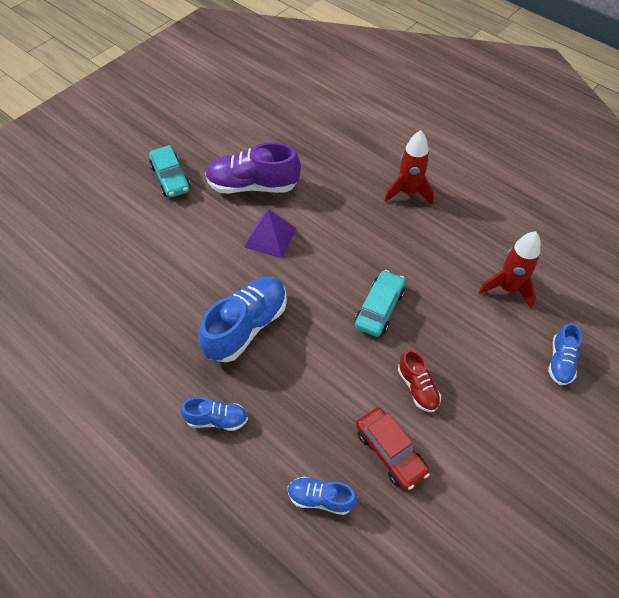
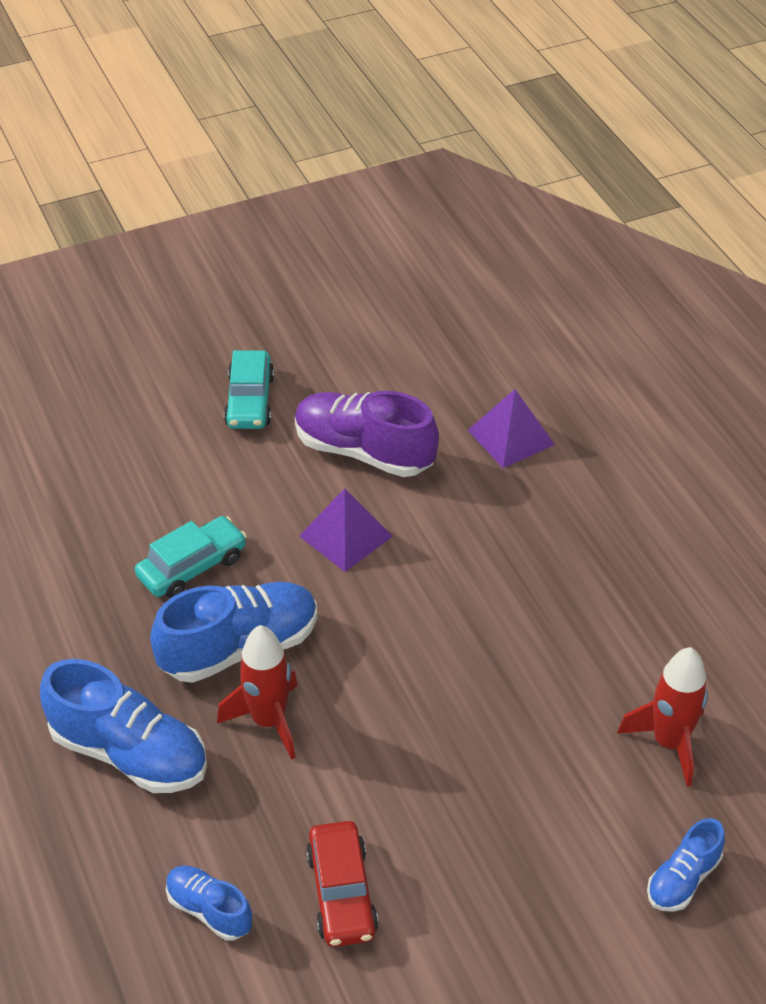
camera: 25 degrees right, 10 degrees down
(217, 419) = (129, 753): blue shoe -> blue shoe, size x1.85
(328, 150) = (511, 437): none -> purple pyramid
(379, 308) = (447, 696): turquoise car -> turquoise car (192, 567)
(408, 192) = (600, 543): red rocket -> red rocket (268, 721)
(417, 387) = (435, 826): red shoe -> none

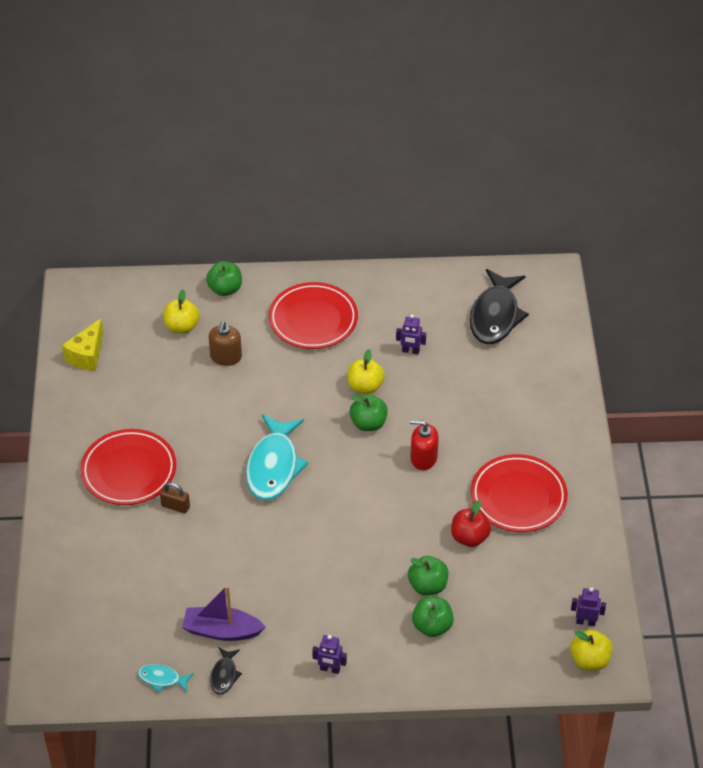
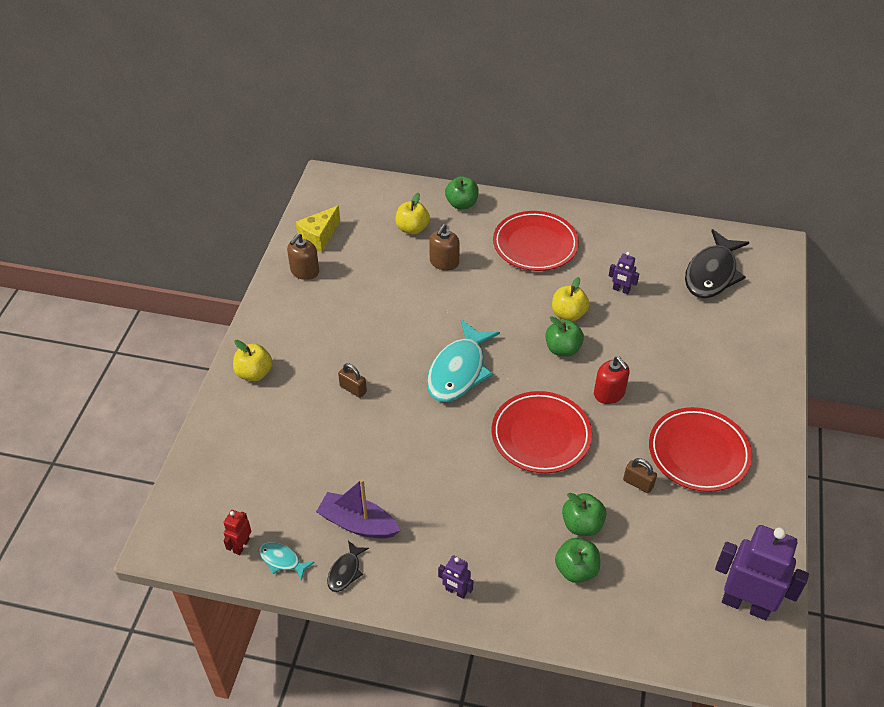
camera: 15 degrees right, 0 degrees up
(85, 395) = (304, 271): none -> brown soap dispenser
(119, 675) = (241, 546): none -> red robot
(129, 471) = (320, 346): red plate -> red plate (541, 435)
(423, 458) = (609, 393): red soap dispenser -> red soap dispenser turned 150 degrees counterclockwise
(469, 537) = (638, 483): red apple -> brown padlock
(585, 622) = (745, 604): purple robot -> purple robot, size x2.16
(589, 660) = (742, 649): yellow apple -> yellow apple (254, 373)

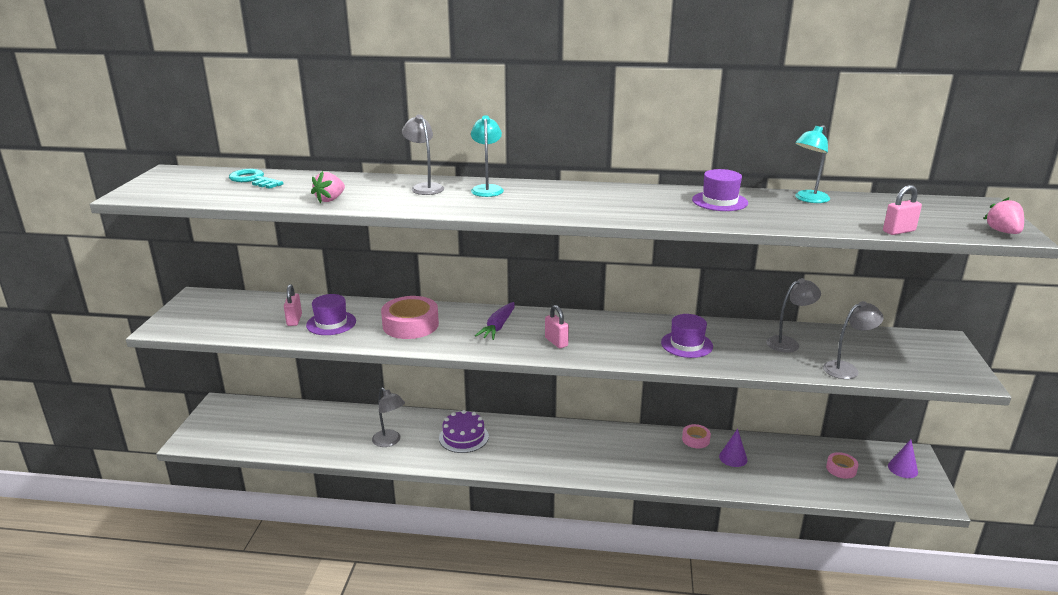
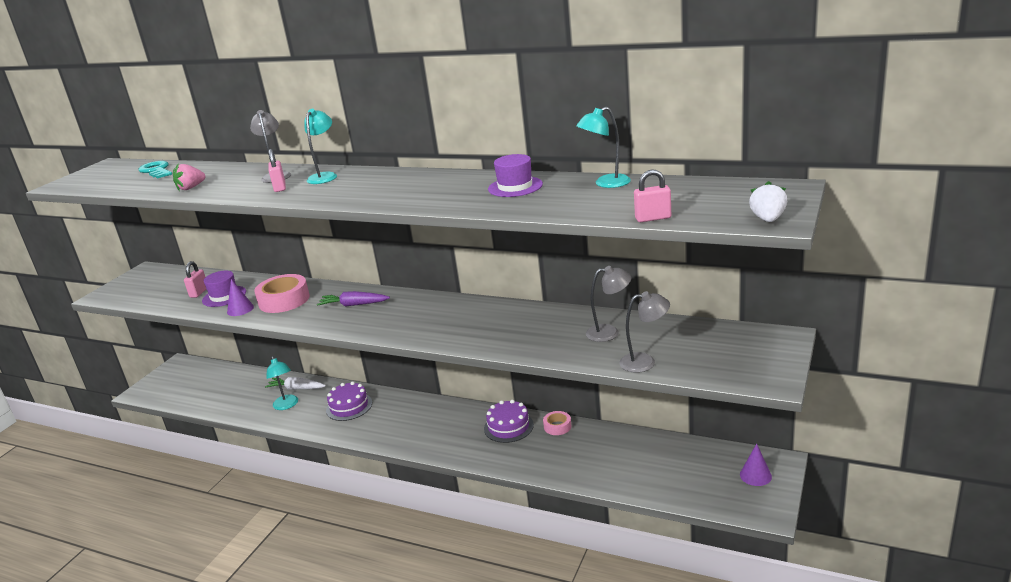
camera: 20 degrees right, 0 degrees up
(389, 422) = (296, 388): none -> white carrot
(390, 441) = (287, 405): grey lamp -> turquoise lamp
(498, 327) = (353, 305): purple carrot -> purple carrot turned 60 degrees clockwise
(556, 342) = (391, 321): pink padlock -> pink padlock (280, 187)
(648, 444) = (508, 427): none -> purple cake
(686, 344) = (507, 329): purple hat -> none
(733, 458) = (582, 447): purple cone -> purple cone (240, 309)
(841, 469) = (687, 469): pink tape -> none
(1003, 232) = (768, 219): pink strawberry -> white strawberry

= = = =

▶ **Assigned task**
All that belongs in the answer is the run of lines above from the line containing "(217, 419) = (129, 753): blue" through the line containing "(417, 387) = (435, 826): red shoe -> none", exactly as written.

▶ **Solution**
(217, 419) = (129, 753): blue shoe -> blue shoe, size x1.85
(328, 150) = (511, 437): none -> purple pyramid
(379, 308) = (447, 696): turquoise car -> turquoise car (192, 567)
(408, 192) = (600, 543): red rocket -> red rocket (268, 721)
(417, 387) = (435, 826): red shoe -> none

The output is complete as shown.